* _WORK INSTRUCTIONS_
Copy the entries character for character.

Object change descriptions
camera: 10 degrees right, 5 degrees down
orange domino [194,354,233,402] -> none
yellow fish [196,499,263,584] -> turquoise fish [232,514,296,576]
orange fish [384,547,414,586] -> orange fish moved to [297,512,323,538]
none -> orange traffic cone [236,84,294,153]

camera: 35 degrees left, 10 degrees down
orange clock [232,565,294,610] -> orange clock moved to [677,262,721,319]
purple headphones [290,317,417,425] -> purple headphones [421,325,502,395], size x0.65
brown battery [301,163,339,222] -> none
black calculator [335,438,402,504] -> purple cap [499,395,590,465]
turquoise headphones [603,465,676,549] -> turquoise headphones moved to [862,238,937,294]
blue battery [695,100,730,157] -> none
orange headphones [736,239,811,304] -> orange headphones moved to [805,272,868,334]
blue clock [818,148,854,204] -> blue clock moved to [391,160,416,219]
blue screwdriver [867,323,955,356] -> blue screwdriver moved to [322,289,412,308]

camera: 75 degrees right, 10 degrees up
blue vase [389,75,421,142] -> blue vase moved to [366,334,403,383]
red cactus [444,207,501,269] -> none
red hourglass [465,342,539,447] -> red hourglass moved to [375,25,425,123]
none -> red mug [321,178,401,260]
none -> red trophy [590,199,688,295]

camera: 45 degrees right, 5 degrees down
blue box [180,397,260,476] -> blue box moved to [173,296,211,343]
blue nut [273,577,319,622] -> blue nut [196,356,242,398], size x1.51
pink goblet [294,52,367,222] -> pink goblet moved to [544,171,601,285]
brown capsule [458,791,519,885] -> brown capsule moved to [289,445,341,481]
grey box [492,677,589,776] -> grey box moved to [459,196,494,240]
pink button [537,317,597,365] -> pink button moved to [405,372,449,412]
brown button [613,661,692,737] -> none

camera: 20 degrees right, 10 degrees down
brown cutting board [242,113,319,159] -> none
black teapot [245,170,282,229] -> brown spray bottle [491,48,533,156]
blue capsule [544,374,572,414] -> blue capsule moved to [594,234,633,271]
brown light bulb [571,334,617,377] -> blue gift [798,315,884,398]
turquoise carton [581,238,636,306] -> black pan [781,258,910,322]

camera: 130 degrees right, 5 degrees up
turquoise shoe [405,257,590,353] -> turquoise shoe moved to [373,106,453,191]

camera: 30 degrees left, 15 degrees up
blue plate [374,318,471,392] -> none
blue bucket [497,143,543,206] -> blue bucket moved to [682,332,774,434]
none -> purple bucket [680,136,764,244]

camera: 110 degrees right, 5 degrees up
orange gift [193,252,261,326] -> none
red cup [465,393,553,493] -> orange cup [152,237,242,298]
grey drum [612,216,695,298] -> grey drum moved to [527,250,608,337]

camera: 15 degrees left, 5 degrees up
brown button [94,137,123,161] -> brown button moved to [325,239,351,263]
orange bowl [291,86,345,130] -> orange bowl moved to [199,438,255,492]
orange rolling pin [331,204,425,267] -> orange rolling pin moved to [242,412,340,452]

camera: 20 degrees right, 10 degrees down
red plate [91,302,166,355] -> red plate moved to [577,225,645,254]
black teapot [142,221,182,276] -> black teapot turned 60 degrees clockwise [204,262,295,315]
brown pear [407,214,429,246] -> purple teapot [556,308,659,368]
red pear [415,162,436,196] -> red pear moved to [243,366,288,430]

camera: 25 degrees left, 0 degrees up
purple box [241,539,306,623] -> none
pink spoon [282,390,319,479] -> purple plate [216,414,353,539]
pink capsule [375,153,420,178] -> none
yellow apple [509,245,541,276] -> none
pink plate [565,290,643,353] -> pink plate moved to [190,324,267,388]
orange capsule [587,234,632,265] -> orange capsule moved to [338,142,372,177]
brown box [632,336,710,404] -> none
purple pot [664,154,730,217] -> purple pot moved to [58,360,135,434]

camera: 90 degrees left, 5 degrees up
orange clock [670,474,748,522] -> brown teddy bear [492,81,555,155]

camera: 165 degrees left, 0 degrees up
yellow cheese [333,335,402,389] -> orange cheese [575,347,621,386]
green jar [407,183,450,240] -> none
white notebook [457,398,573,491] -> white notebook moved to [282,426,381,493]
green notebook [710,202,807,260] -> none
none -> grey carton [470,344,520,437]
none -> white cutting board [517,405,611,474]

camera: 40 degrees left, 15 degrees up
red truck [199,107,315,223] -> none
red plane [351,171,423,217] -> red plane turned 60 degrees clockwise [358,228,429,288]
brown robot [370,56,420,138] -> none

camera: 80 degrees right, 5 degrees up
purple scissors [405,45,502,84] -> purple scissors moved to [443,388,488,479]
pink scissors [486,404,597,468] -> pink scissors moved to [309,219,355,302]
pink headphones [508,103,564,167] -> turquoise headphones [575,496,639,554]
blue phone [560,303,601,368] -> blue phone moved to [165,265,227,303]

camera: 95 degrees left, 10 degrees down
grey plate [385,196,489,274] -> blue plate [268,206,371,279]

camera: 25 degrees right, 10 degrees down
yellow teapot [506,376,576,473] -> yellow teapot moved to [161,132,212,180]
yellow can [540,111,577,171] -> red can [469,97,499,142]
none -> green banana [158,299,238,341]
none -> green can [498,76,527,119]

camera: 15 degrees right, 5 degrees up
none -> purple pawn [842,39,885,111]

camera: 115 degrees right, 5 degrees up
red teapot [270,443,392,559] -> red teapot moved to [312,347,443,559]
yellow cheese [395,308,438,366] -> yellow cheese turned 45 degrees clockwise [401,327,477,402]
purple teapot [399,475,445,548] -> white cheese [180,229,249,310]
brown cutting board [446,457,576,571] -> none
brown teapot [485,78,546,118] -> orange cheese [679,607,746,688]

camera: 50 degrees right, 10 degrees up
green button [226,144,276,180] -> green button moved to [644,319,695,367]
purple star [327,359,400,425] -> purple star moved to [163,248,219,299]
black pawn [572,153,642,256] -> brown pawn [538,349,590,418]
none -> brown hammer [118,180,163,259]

* _EXPECTED ANSWER_
camera: 10 degrees right, 5 degrees down
orange domino [194,354,233,402] -> none
yellow fish [196,499,263,584] -> turquoise fish [232,514,296,576]
orange fish [384,547,414,586] -> orange fish moved to [297,512,323,538]
none -> orange traffic cone [236,84,294,153]

camera: 35 degrees left, 10 degrees down
orange clock [232,565,294,610] -> orange clock moved to [677,262,721,319]
purple headphones [290,317,417,425] -> purple headphones [421,325,502,395], size x0.65
brown battery [301,163,339,222] -> none
black calculator [335,438,402,504] -> purple cap [499,395,590,465]
turquoise headphones [603,465,676,549] -> turquoise headphones moved to [862,238,937,294]
blue battery [695,100,730,157] -> none
orange headphones [736,239,811,304] -> orange headphones moved to [805,272,868,334]
blue clock [818,148,854,204] -> blue clock moved to [391,160,416,219]
blue screwdriver [867,323,955,356] -> blue screwdriver moved to [322,289,412,308]

camera: 75 degrees right, 10 degrees up
blue vase [389,75,421,142] -> blue vase moved to [366,334,403,383]
red cactus [444,207,501,269] -> none
red hourglass [465,342,539,447] -> red hourglass moved to [375,25,425,123]
none -> red mug [321,178,401,260]
none -> red trophy [590,199,688,295]

camera: 45 degrees right, 5 degrees down
blue box [180,397,260,476] -> blue box moved to [173,296,211,343]
blue nut [273,577,319,622] -> blue nut [196,356,242,398], size x1.51
pink goblet [294,52,367,222] -> pink goblet moved to [544,171,601,285]
brown capsule [458,791,519,885] -> brown capsule moved to [289,445,341,481]
grey box [492,677,589,776] -> grey box moved to [459,196,494,240]
pink button [537,317,597,365] -> pink button moved to [405,372,449,412]
brown button [613,661,692,737] -> none

camera: 20 degrees right, 10 degrees down
brown cutting board [242,113,319,159] -> none
black teapot [245,170,282,229] -> brown spray bottle [491,48,533,156]
blue capsule [544,374,572,414] -> blue capsule moved to [594,234,633,271]
brown light bulb [571,334,617,377] -> blue gift [798,315,884,398]
turquoise carton [581,238,636,306] -> black pan [781,258,910,322]

camera: 130 degrees right, 5 degrees up
turquoise shoe [405,257,590,353] -> turquoise shoe moved to [373,106,453,191]

camera: 30 degrees left, 15 degrees up
blue plate [374,318,471,392] -> none
blue bucket [497,143,543,206] -> blue bucket moved to [682,332,774,434]
none -> purple bucket [680,136,764,244]

camera: 110 degrees right, 5 degrees up
orange gift [193,252,261,326] -> none
red cup [465,393,553,493] -> orange cup [152,237,242,298]
grey drum [612,216,695,298] -> grey drum moved to [527,250,608,337]

camera: 15 degrees left, 5 degrees up
brown button [94,137,123,161] -> brown button moved to [325,239,351,263]
orange bowl [291,86,345,130] -> orange bowl moved to [199,438,255,492]
orange rolling pin [331,204,425,267] -> orange rolling pin moved to [242,412,340,452]

camera: 20 degrees right, 10 degrees down
red plate [91,302,166,355] -> red plate moved to [577,225,645,254]
black teapot [142,221,182,276] -> black teapot turned 60 degrees clockwise [204,262,295,315]
brown pear [407,214,429,246] -> purple teapot [556,308,659,368]
red pear [415,162,436,196] -> red pear moved to [243,366,288,430]

camera: 25 degrees left, 0 degrees up
purple box [241,539,306,623] -> none
pink spoon [282,390,319,479] -> purple plate [216,414,353,539]
pink capsule [375,153,420,178] -> none
yellow apple [509,245,541,276] -> none
pink plate [565,290,643,353] -> pink plate moved to [190,324,267,388]
orange capsule [587,234,632,265] -> orange capsule moved to [338,142,372,177]
brown box [632,336,710,404] -> none
purple pot [664,154,730,217] -> purple pot moved to [58,360,135,434]

camera: 90 degrees left, 5 degrees up
orange clock [670,474,748,522] -> brown teddy bear [492,81,555,155]

camera: 165 degrees left, 0 degrees up
yellow cheese [333,335,402,389] -> orange cheese [575,347,621,386]
green jar [407,183,450,240] -> none
white notebook [457,398,573,491] -> white notebook moved to [282,426,381,493]
green notebook [710,202,807,260] -> none
none -> grey carton [470,344,520,437]
none -> white cutting board [517,405,611,474]

camera: 40 degrees left, 15 degrees up
red truck [199,107,315,223] -> none
red plane [351,171,423,217] -> red plane turned 60 degrees clockwise [358,228,429,288]
brown robot [370,56,420,138] -> none

camera: 80 degrees right, 5 degrees up
purple scissors [405,45,502,84] -> purple scissors moved to [443,388,488,479]
pink scissors [486,404,597,468] -> pink scissors moved to [309,219,355,302]
pink headphones [508,103,564,167] -> turquoise headphones [575,496,639,554]
blue phone [560,303,601,368] -> blue phone moved to [165,265,227,303]

camera: 95 degrees left, 10 degrees down
grey plate [385,196,489,274] -> blue plate [268,206,371,279]

camera: 25 degrees right, 10 degrees down
yellow teapot [506,376,576,473] -> yellow teapot moved to [161,132,212,180]
yellow can [540,111,577,171] -> red can [469,97,499,142]
none -> green banana [158,299,238,341]
none -> green can [498,76,527,119]

camera: 15 degrees right, 5 degrees up
none -> purple pawn [842,39,885,111]

camera: 115 degrees right, 5 degrees up
red teapot [270,443,392,559] -> red teapot moved to [312,347,443,559]
yellow cheese [395,308,438,366] -> yellow cheese turned 45 degrees clockwise [401,327,477,402]
purple teapot [399,475,445,548] -> white cheese [180,229,249,310]
brown cutting board [446,457,576,571] -> none
brown teapot [485,78,546,118] -> orange cheese [679,607,746,688]

camera: 50 degrees right, 10 degrees up
green button [226,144,276,180] -> green button moved to [644,319,695,367]
purple star [327,359,400,425] -> purple star moved to [163,248,219,299]
black pawn [572,153,642,256] -> brown pawn [538,349,590,418]
none -> brown hammer [118,180,163,259]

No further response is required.